◆ EXERCISE GOAL: Pictures must not appear in the copy. Set down exactly the line with "purple cone B2" and each line after it through the end of the data below.

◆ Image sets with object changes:
☆ ☆ ☆ ☆
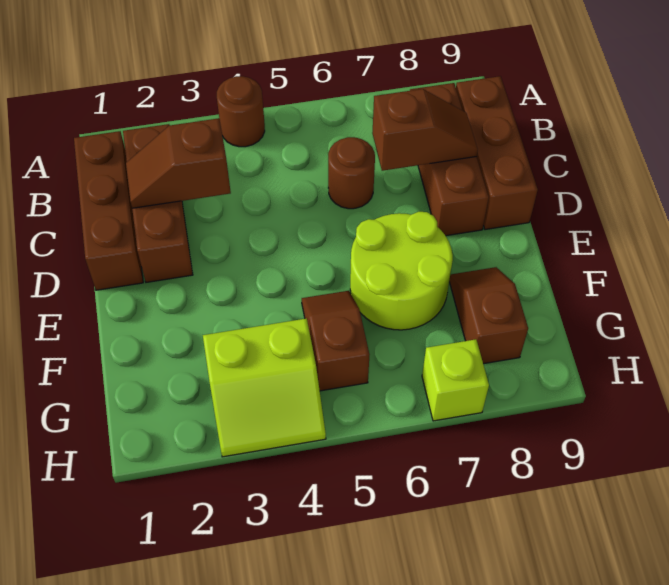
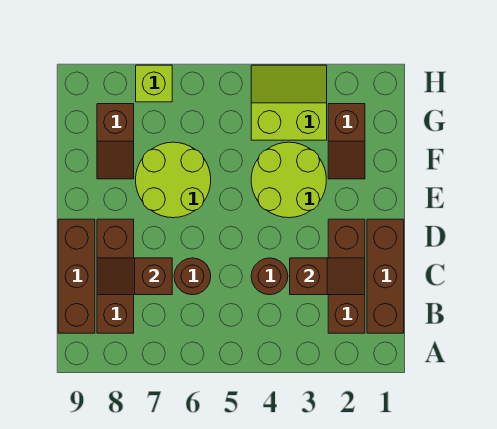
brown round brick A4 level 1 -> brown round brick C4 level 1
none -> lime round brick E3:F4 level 1
brown slope F5:G5 level 1 top G -> brown slope F2:G2 level 1 top G

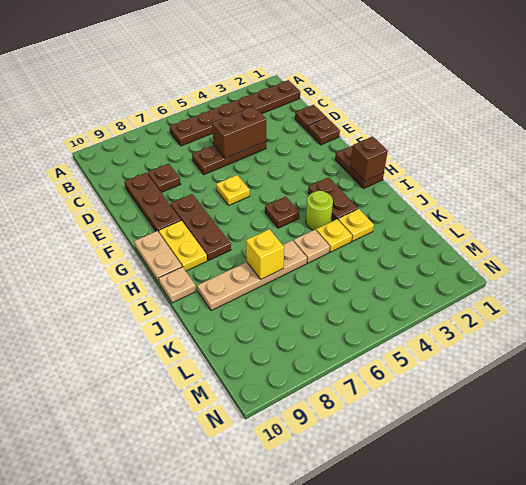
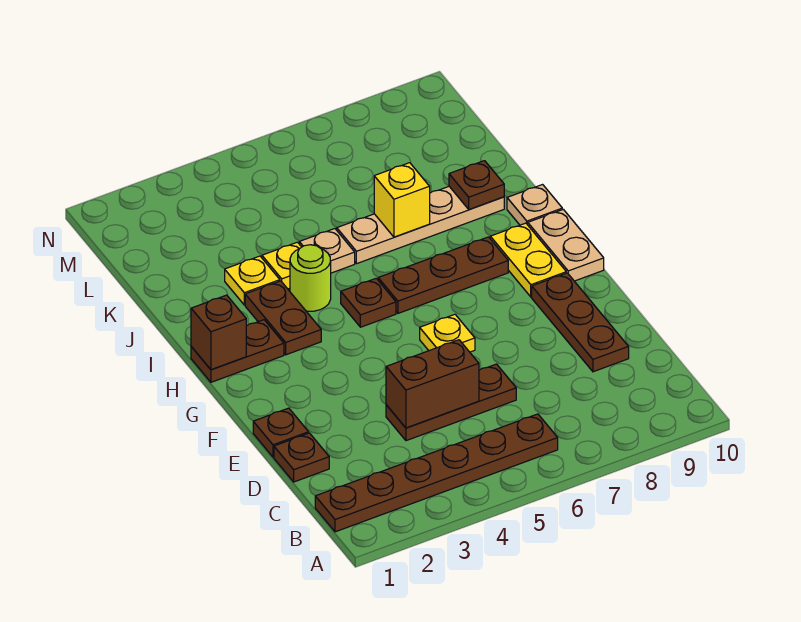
brown plate D8 level 1 -> brown plate J9 level 2
brown plate F8:H8 level 1 -> brown plate H6:H8 level 1
brown plate G1:H1 level 1 -> brown plate H1:H2 level 1

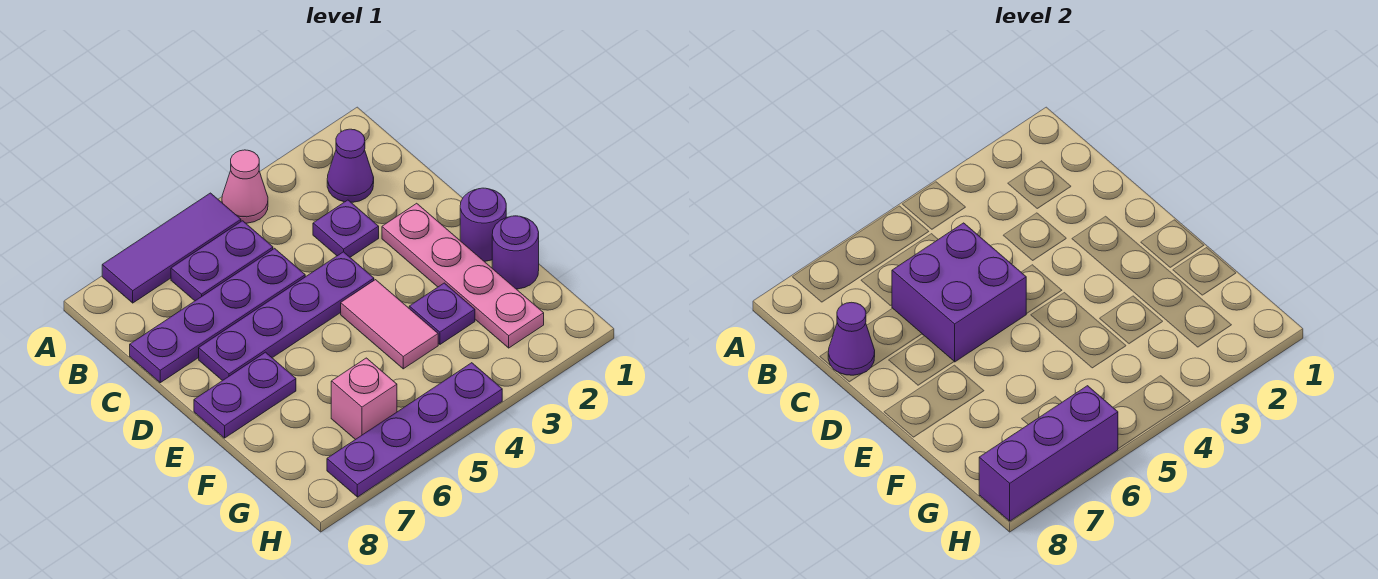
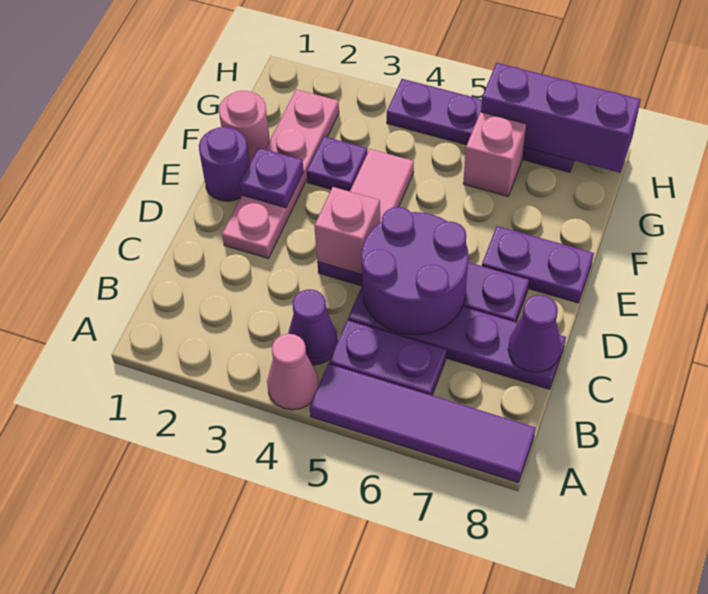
purple tile A5:A7 level 1 -> purple tile A5:A8 level 1
purple cone B2 level 1 -> purple cone B4 level 1
purple plate C3 level 1 -> purple plate E2 level 2
purple brick C5:D6 level 2 -> purple round brick C5:D6 level 2
none -> pink brick D4 level 2
purple round brick F1 level 1 -> pink round brick F1 level 1

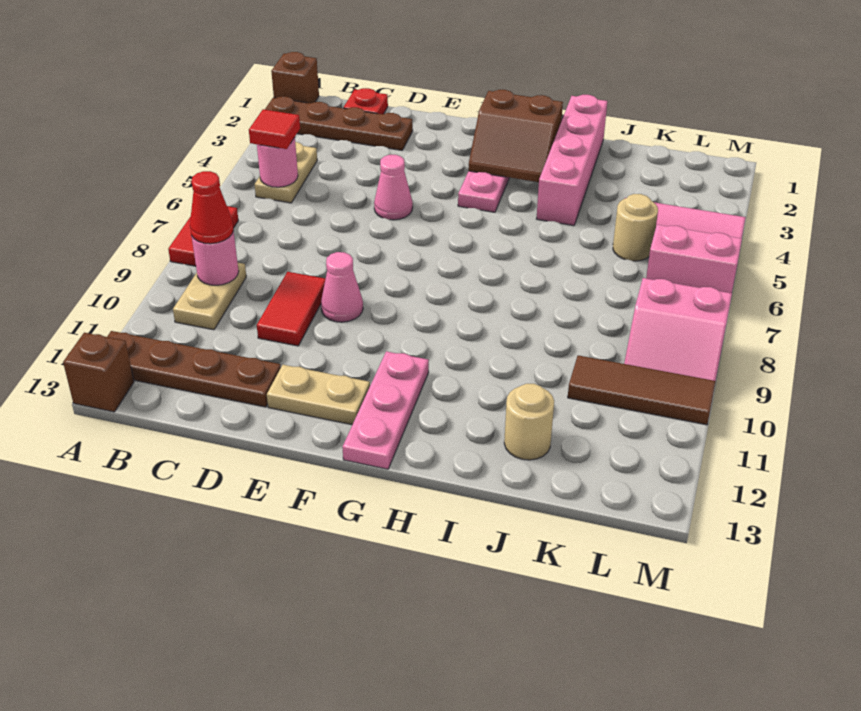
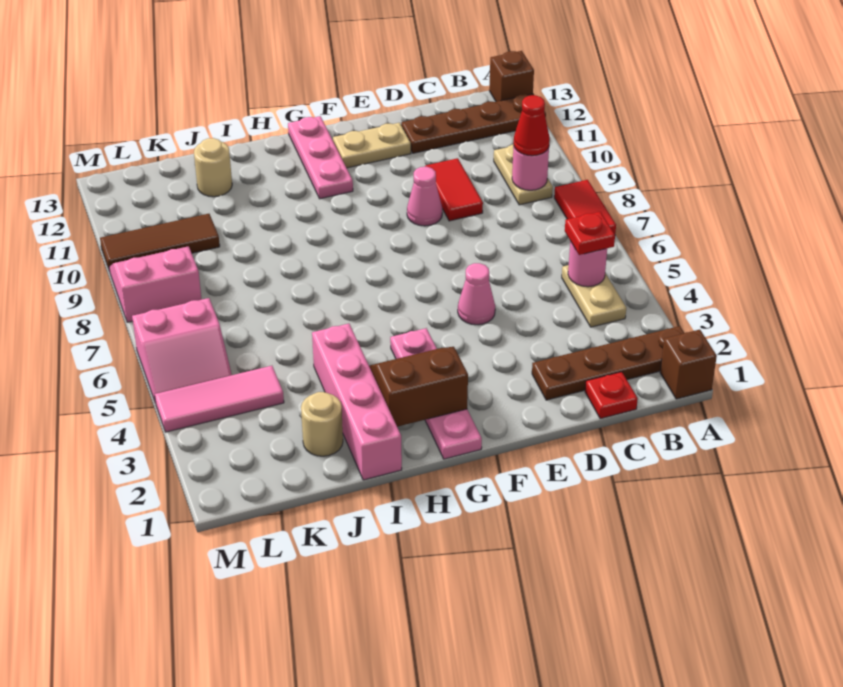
red tile B5 level 3 -> red plate B5 level 3
tan round brick K5 level 1 -> tan round brick J2 level 1

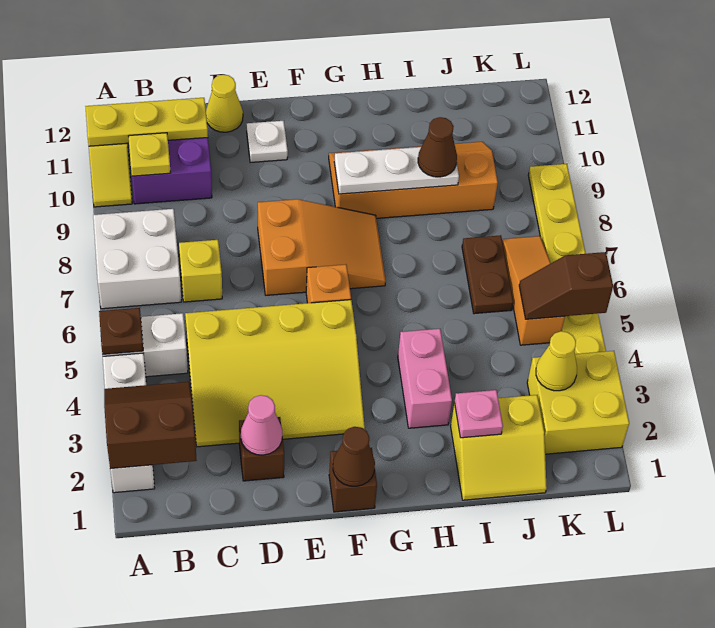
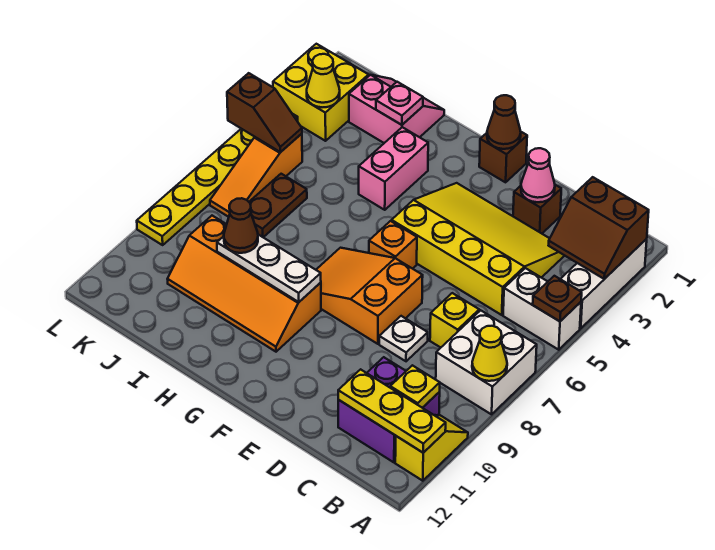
yellow cone D12 level 1 -> yellow cone A8 level 2
white plate E11 level 1 -> white plate D8 level 1
yellow slope I1:J2 level 1 top 2 -> pink slope I1:J2 level 1 top 2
☆ ☆ ☆ ☆
◆ WRITTEN RESPONSE:
purple cone B2 level 1 -> purple cone B4 level 1
purple plate C3 level 1 -> purple plate E2 level 2
purple brick C5:D6 level 2 -> purple round brick C5:D6 level 2
none -> pink brick D4 level 2
purple round brick F1 level 1 -> pink round brick F1 level 1

red tile B5 level 3 -> red plate B5 level 3
tan round brick K5 level 1 -> tan round brick J2 level 1

yellow cone D12 level 1 -> yellow cone A8 level 2
white plate E11 level 1 -> white plate D8 level 1
yellow slope I1:J2 level 1 top 2 -> pink slope I1:J2 level 1 top 2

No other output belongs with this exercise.